* [Exercise task]: Pick out each line of the data below that contains the word "Among", and copy those lines.

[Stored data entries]
# # # #

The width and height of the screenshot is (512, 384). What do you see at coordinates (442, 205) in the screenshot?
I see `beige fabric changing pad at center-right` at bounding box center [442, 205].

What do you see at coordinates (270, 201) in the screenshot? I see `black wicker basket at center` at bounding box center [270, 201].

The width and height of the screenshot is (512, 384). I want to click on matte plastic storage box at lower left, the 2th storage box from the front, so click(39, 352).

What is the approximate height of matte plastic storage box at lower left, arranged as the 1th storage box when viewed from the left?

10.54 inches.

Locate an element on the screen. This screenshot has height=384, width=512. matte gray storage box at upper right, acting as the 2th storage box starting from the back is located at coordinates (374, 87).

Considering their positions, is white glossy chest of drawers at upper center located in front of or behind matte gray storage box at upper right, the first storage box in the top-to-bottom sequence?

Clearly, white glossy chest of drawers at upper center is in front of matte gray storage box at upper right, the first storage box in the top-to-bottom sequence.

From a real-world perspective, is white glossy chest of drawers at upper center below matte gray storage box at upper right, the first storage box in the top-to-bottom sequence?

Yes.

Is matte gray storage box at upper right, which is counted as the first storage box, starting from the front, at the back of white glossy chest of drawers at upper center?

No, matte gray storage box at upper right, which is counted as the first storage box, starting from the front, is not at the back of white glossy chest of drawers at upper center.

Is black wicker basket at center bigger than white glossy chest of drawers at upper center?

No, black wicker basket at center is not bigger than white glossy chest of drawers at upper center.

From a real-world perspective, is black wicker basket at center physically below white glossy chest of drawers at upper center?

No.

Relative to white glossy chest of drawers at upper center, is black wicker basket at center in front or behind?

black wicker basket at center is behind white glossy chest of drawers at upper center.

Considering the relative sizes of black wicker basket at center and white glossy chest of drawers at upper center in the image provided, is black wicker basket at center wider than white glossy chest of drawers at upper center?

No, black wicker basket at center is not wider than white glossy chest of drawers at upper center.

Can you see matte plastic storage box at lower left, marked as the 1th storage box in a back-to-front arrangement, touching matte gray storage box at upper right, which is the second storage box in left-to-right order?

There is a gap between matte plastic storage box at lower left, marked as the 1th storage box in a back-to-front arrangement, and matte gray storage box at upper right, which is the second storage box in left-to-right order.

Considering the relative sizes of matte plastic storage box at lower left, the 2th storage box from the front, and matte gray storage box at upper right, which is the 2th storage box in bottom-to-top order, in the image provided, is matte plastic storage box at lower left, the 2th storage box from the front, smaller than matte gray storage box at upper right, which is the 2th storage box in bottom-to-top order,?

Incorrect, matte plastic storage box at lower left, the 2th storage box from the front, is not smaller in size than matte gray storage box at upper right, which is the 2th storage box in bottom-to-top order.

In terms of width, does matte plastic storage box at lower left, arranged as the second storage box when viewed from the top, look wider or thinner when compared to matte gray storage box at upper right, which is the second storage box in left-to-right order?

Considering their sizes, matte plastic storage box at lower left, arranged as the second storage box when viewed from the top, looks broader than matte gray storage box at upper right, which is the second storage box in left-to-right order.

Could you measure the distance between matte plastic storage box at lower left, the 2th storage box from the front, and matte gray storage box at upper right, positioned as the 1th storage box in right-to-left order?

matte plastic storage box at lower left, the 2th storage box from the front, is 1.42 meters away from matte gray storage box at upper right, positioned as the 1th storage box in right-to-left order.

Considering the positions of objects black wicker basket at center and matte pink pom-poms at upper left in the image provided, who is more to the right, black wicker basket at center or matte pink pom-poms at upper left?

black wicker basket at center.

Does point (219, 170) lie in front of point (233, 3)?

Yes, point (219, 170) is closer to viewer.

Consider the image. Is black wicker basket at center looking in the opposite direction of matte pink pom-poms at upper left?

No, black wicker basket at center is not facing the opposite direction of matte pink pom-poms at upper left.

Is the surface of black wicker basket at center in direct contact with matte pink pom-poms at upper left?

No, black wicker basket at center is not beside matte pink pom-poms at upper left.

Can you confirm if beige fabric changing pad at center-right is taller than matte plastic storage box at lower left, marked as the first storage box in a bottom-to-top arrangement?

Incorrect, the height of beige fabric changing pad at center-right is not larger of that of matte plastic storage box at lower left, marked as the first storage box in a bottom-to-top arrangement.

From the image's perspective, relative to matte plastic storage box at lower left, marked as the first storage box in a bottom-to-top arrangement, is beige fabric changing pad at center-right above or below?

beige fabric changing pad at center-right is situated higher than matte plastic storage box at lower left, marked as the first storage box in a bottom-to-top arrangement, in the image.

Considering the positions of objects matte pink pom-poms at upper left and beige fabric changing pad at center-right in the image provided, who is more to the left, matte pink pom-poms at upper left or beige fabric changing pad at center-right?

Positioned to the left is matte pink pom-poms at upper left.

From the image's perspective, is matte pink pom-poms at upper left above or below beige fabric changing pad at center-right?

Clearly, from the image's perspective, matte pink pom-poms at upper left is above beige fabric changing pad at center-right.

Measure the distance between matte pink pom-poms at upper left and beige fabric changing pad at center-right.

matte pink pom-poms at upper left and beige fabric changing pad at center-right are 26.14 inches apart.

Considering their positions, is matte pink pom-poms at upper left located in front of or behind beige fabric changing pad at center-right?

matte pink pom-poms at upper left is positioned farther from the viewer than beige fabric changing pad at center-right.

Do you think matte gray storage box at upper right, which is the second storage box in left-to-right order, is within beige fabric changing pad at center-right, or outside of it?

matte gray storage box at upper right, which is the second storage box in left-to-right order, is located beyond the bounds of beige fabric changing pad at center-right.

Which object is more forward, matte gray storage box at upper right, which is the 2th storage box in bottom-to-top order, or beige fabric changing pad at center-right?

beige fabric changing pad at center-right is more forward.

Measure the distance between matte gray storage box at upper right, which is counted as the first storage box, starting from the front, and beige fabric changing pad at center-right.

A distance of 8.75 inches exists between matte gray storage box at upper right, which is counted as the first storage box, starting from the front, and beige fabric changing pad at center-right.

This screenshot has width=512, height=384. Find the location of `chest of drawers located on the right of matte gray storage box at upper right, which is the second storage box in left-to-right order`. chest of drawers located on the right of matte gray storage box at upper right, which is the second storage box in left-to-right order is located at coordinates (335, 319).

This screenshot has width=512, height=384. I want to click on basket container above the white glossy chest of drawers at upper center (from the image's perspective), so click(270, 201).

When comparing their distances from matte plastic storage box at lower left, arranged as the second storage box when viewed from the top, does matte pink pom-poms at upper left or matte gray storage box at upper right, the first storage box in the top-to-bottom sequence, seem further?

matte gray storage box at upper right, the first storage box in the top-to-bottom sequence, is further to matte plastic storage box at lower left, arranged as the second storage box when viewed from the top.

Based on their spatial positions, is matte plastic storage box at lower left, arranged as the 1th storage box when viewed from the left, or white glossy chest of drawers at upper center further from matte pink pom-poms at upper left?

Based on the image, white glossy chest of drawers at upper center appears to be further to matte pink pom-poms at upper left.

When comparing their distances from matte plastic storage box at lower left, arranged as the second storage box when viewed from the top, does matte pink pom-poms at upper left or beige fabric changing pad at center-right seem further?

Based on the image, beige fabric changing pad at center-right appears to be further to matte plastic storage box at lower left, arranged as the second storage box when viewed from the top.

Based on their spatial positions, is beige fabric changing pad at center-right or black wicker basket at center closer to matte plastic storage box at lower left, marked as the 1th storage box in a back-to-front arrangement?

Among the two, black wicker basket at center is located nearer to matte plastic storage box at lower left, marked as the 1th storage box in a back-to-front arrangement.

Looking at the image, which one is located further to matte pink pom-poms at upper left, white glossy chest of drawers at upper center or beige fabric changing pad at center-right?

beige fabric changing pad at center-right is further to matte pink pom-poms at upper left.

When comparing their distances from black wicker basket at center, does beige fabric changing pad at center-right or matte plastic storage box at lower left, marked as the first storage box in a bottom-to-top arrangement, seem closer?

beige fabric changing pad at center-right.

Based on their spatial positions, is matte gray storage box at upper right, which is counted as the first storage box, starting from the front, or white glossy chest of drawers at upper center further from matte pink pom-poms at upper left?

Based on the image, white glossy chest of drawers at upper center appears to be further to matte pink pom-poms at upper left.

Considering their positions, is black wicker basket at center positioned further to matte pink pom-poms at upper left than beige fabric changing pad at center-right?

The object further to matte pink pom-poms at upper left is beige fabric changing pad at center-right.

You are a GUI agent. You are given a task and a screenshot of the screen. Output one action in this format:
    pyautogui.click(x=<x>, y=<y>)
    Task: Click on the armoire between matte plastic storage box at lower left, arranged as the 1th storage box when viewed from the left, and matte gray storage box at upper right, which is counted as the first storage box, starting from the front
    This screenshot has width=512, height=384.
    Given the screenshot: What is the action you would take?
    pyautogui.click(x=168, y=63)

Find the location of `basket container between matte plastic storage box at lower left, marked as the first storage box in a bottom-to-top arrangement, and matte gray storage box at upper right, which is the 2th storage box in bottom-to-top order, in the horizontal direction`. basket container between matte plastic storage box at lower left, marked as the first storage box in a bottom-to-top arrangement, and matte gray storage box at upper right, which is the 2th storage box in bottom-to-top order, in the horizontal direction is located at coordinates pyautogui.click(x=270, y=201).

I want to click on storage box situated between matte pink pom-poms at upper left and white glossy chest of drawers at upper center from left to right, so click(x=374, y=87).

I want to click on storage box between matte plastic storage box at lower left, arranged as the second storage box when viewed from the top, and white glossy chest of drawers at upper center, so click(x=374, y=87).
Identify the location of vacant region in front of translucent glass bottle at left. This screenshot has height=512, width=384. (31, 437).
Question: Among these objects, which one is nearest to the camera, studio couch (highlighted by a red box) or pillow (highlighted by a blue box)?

# # # #

* [Response]:
Among the two, black wicker basket at center is located nearer to matte plastic storage box at lower left, marked as the 1th storage box in a back-to-front arrangement.
Question: Among these objects, which one is nearest to the camera, studio couch (highlighted by a red box) or pillow (highlighted by a blue box)?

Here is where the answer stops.